● Assignment: Print the whole listing below exactly as given, pictures excluded.

··········

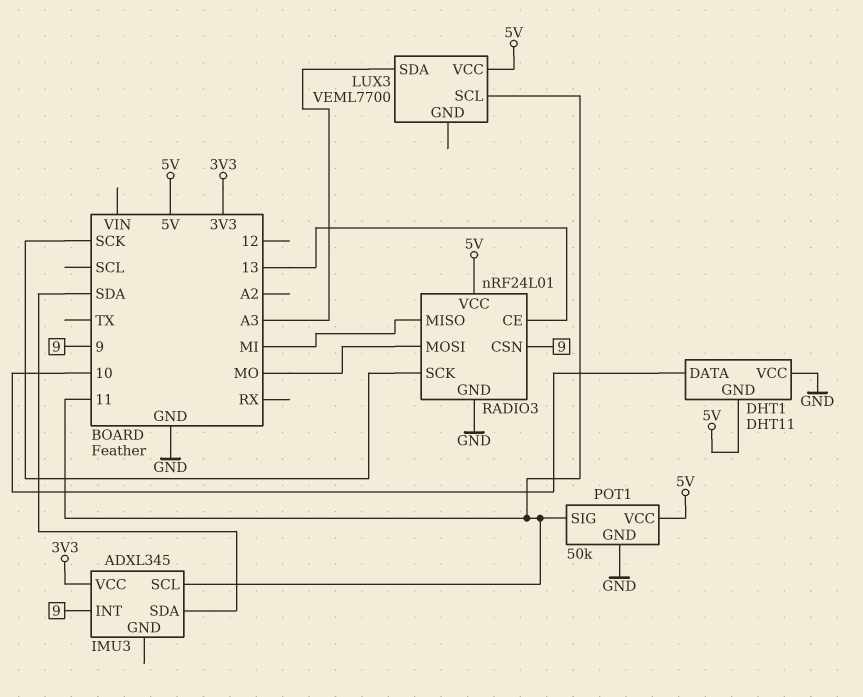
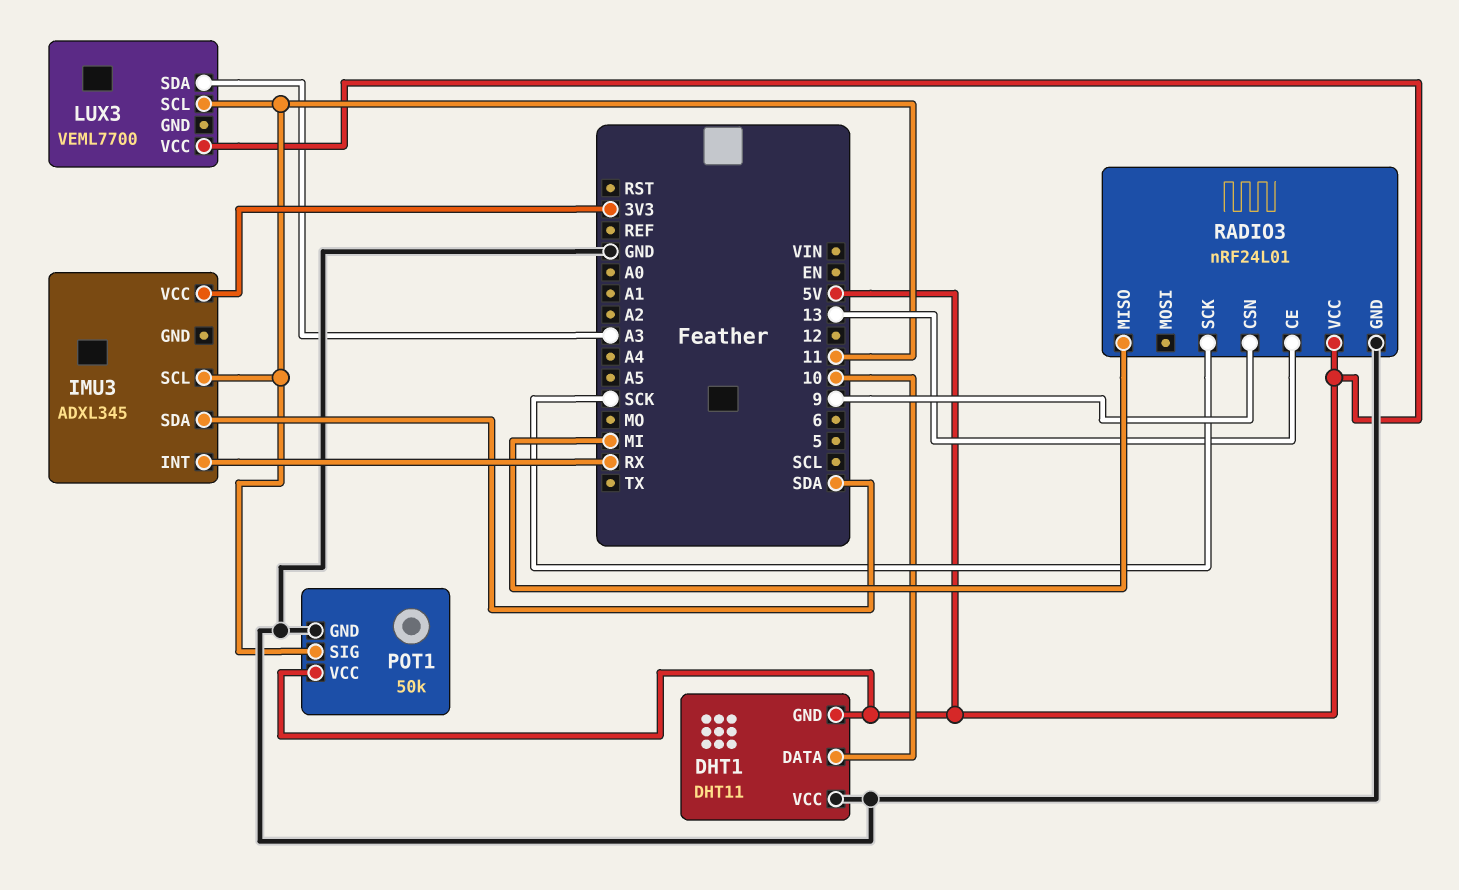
IMU3 pin INT: 9 -> RX
RADIO3 pin MOSI: MO -> none

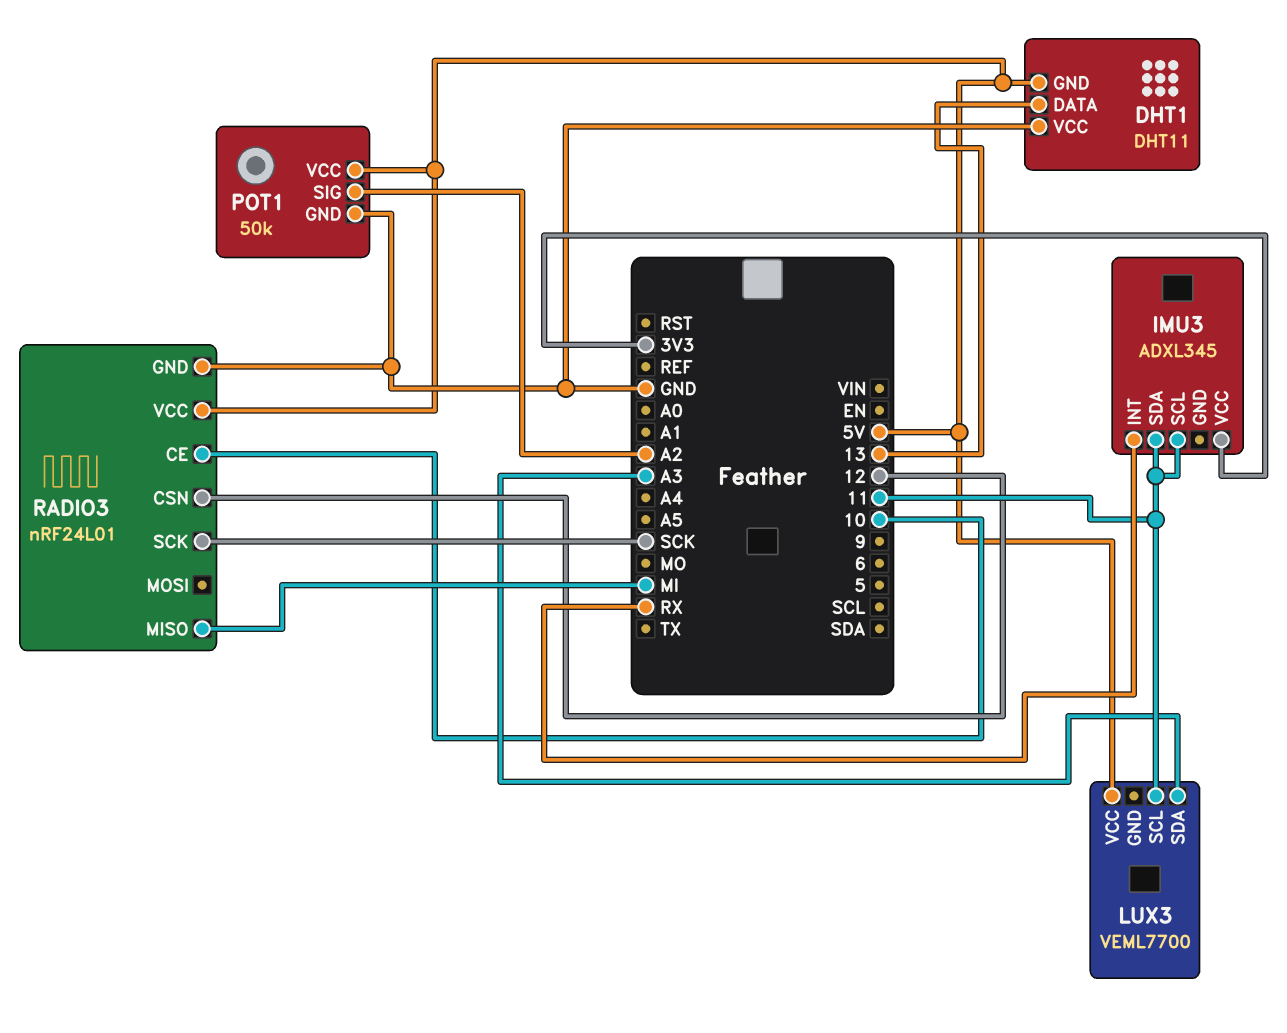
DHT1 pin DATA: 10 -> 13
IMU3 pin SDA: SDA -> 11
POT1 pin SIG: 11 -> A2
RADIO3 pin CE: 13 -> 10
RADIO3 pin CSN: 9 -> 12

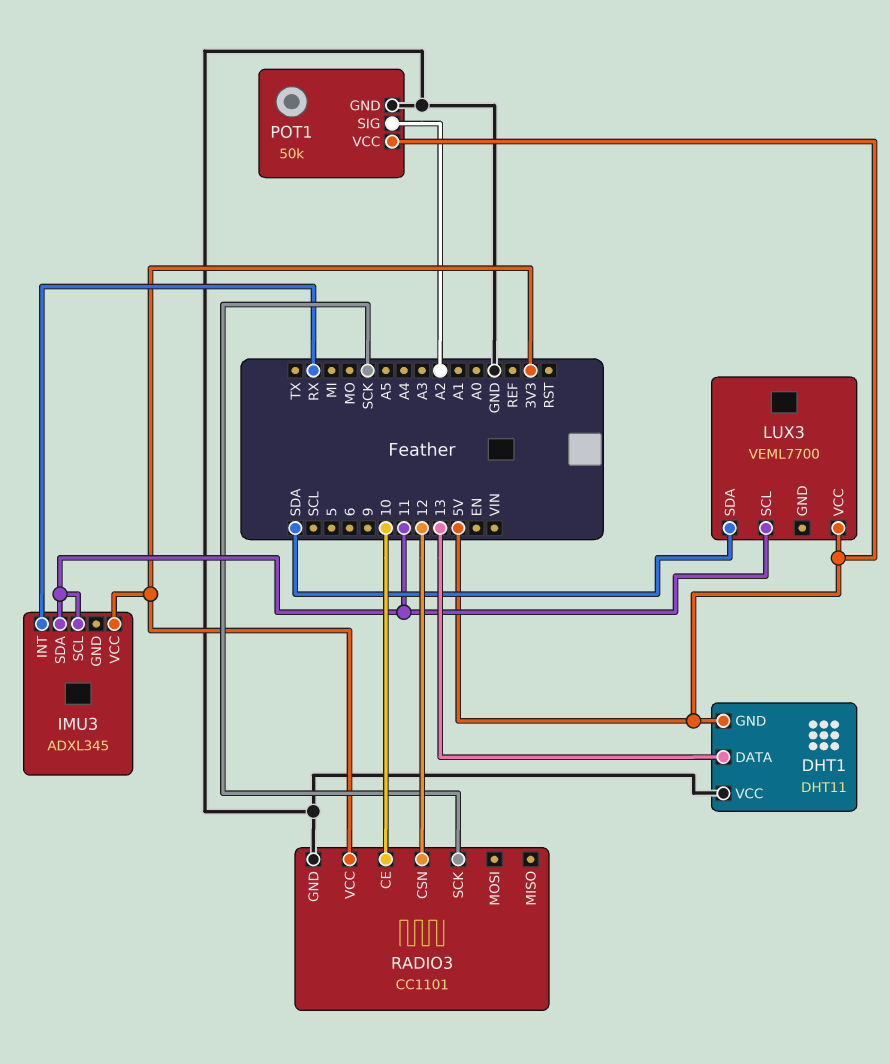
LUX3 pin SDA: A3 -> SDA
RADIO3: nRF24L01 -> CC1101
RADIO3 pin MISO: MI -> none
RADIO3 pin VCC: 5V -> 3V3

··········

● Result of this exercise:
IMU3 pin INT: 9 -> RX
RADIO3 pin MOSI: MO -> none

DHT1 pin DATA: 10 -> 13
IMU3 pin SDA: SDA -> 11
POT1 pin SIG: 11 -> A2
RADIO3 pin CE: 13 -> 10
RADIO3 pin CSN: 9 -> 12

LUX3 pin SDA: A3 -> SDA
RADIO3: nRF24L01 -> CC1101
RADIO3 pin MISO: MI -> none
RADIO3 pin VCC: 5V -> 3V3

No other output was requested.